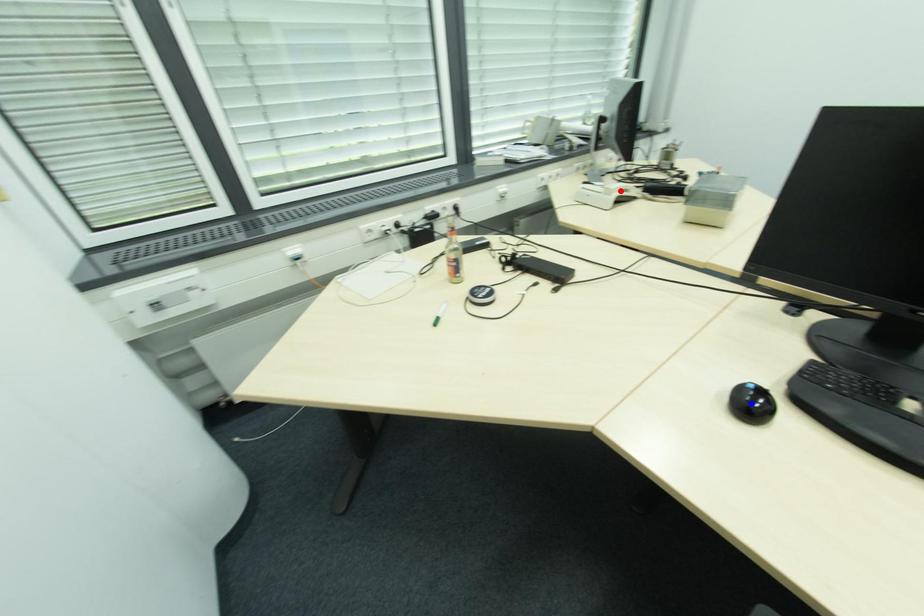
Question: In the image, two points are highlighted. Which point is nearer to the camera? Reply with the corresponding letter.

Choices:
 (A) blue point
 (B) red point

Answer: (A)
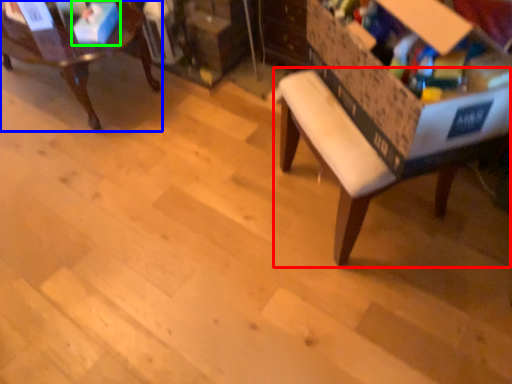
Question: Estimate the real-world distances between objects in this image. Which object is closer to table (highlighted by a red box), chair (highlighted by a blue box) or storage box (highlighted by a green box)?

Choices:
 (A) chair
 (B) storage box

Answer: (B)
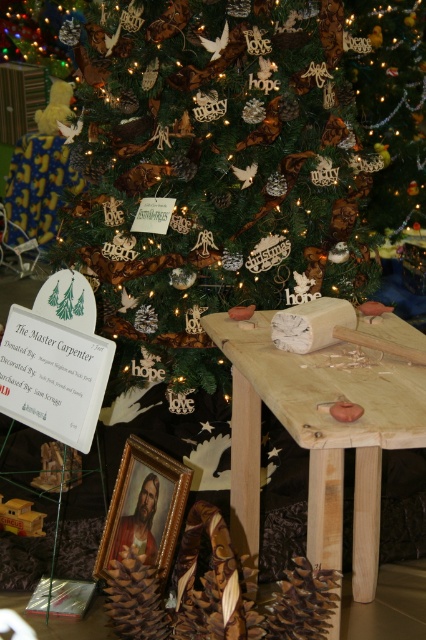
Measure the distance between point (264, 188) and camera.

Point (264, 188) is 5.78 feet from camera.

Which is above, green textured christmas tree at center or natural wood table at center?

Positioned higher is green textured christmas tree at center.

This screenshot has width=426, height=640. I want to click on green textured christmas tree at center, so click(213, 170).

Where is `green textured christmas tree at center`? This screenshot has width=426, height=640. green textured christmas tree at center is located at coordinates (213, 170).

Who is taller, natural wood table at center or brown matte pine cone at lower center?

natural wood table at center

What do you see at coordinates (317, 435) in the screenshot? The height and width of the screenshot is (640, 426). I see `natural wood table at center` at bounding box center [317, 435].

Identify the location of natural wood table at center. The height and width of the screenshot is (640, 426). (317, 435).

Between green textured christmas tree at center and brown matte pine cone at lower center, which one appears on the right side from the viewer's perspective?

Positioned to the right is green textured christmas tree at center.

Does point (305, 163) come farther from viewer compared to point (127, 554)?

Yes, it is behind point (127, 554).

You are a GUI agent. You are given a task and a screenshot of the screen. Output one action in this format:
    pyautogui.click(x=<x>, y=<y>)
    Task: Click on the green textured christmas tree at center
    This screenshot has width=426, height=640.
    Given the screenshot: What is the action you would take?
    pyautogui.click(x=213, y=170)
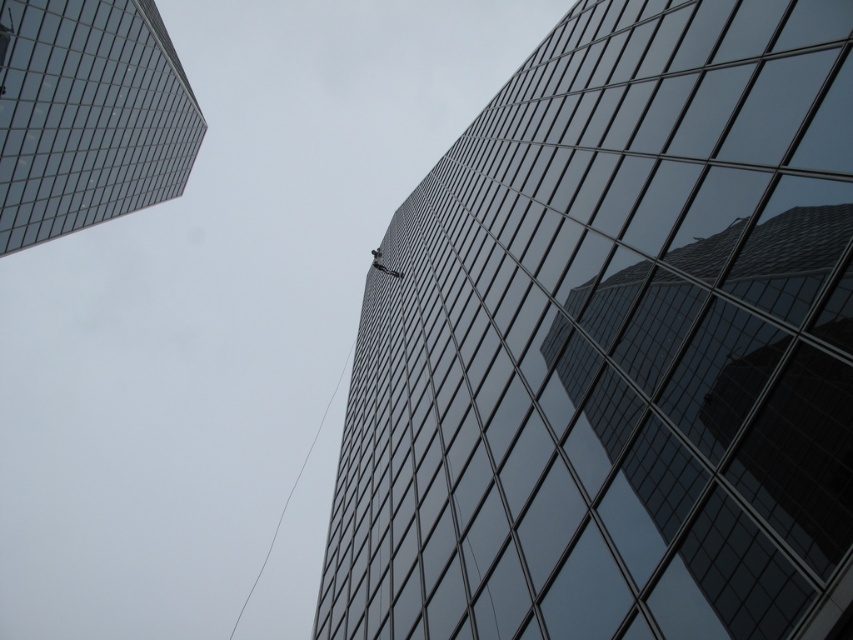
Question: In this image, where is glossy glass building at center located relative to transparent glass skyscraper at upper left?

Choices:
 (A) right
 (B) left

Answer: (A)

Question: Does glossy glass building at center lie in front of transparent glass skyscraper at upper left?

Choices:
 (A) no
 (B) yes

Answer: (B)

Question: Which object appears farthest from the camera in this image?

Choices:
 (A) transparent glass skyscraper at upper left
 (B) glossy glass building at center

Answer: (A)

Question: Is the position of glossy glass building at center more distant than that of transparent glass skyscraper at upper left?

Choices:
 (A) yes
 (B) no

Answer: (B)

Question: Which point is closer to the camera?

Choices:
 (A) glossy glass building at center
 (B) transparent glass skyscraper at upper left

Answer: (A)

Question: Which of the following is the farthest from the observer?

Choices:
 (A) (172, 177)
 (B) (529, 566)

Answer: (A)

++++++++

EXERCISE REQUIREMENTS: Pull out every line of the material above that contains the word "building".

OUTPUT:
Question: In this image, where is glossy glass building at center located relative to transparent glass skyscraper at upper left?
Question: Does glossy glass building at center lie in front of transparent glass skyscraper at upper left?
 (B) glossy glass building at center
Question: Is the position of glossy glass building at center more distant than that of transparent glass skyscraper at upper left?
 (A) glossy glass building at center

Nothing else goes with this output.